### Material for this exercise
--- START ---

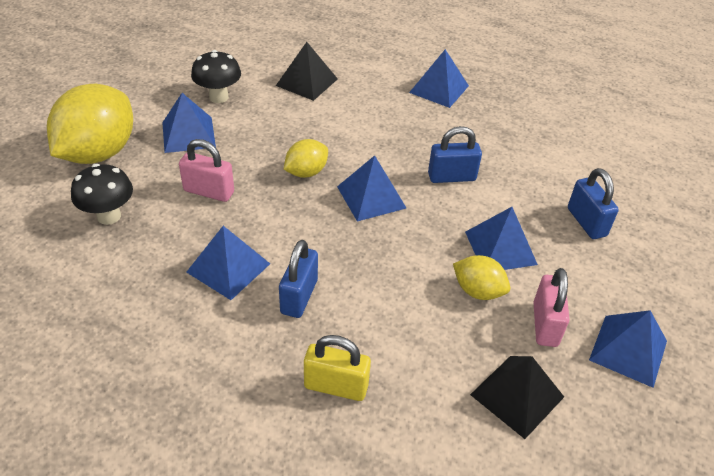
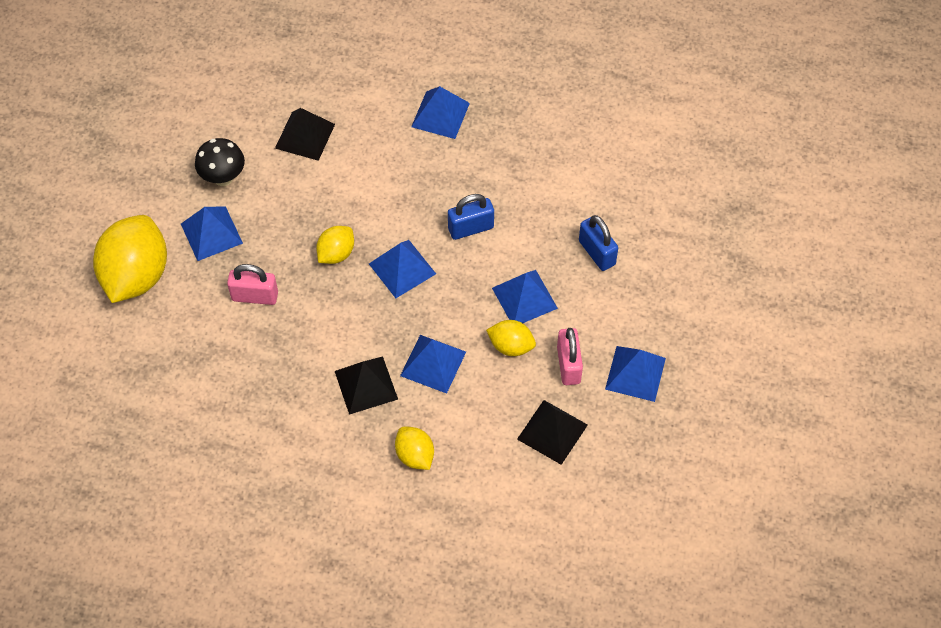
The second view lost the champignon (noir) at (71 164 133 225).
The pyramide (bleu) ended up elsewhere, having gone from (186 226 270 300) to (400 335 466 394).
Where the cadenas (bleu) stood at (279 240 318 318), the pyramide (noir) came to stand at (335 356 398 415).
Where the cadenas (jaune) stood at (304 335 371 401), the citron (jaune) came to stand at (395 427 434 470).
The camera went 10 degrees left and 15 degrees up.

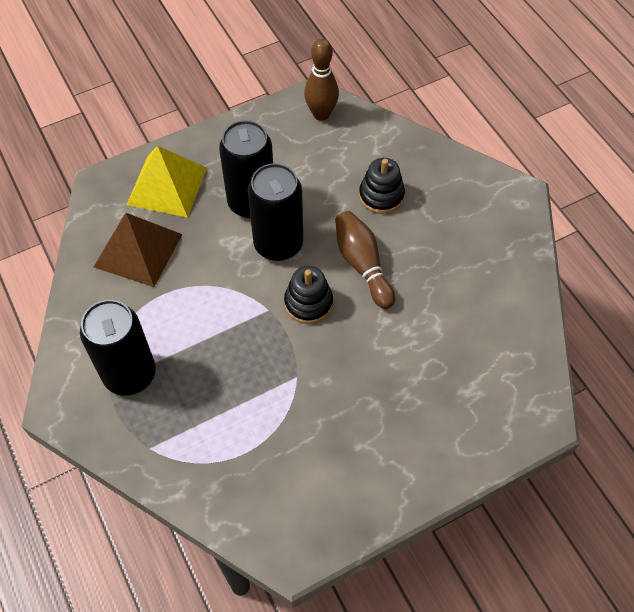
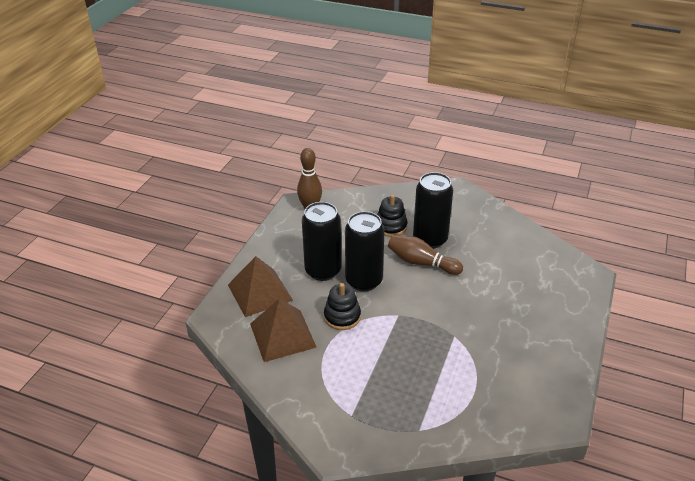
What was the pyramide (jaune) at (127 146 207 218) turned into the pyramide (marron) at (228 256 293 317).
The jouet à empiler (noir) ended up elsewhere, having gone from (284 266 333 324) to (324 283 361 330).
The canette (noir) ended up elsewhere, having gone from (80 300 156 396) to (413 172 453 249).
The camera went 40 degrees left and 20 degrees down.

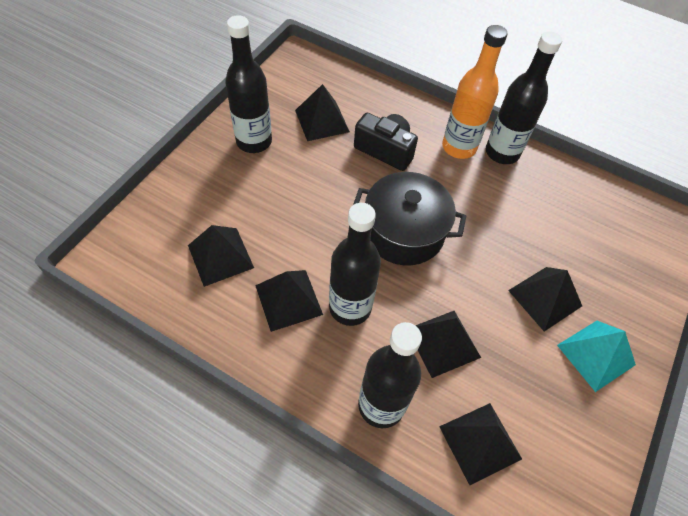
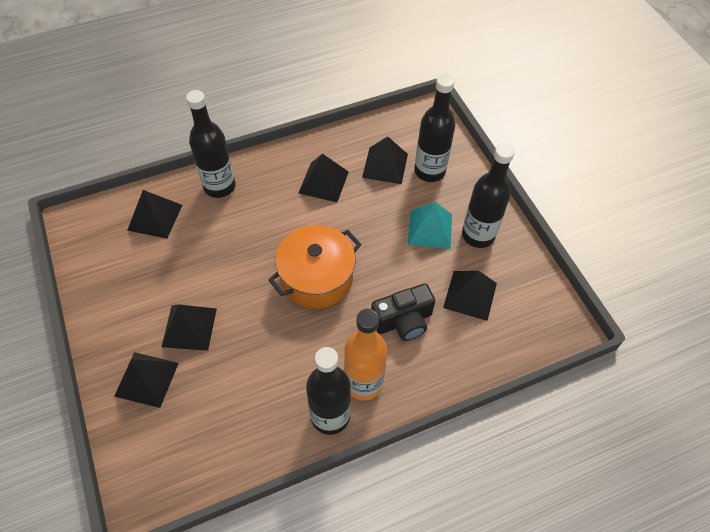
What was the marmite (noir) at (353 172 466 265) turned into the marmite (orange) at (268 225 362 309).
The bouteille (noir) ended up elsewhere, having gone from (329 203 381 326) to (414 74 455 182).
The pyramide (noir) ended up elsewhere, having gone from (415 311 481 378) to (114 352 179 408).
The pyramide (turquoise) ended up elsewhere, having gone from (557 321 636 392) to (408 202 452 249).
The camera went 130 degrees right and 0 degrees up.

--- END ---

### Brief
Make an exact copy of the listing above. Its pictures are not needed.

### Response to the task
The second view lost the champignon (noir) at (71 164 133 225).
The pyramide (bleu) ended up elsewhere, having gone from (186 226 270 300) to (400 335 466 394).
Where the cadenas (bleu) stood at (279 240 318 318), the pyramide (noir) came to stand at (335 356 398 415).
Where the cadenas (jaune) stood at (304 335 371 401), the citron (jaune) came to stand at (395 427 434 470).
The camera went 10 degrees left and 15 degrees up.

What was the pyramide (jaune) at (127 146 207 218) turned into the pyramide (marron) at (228 256 293 317).
The jouet à empiler (noir) ended up elsewhere, having gone from (284 266 333 324) to (324 283 361 330).
The canette (noir) ended up elsewhere, having gone from (80 300 156 396) to (413 172 453 249).
The camera went 40 degrees left and 20 degrees down.

What was the marmite (noir) at (353 172 466 265) turned into the marmite (orange) at (268 225 362 309).
The bouteille (noir) ended up elsewhere, having gone from (329 203 381 326) to (414 74 455 182).
The pyramide (noir) ended up elsewhere, having gone from (415 311 481 378) to (114 352 179 408).
The pyramide (turquoise) ended up elsewhere, having gone from (557 321 636 392) to (408 202 452 249).
The camera went 130 degrees right and 0 degrees up.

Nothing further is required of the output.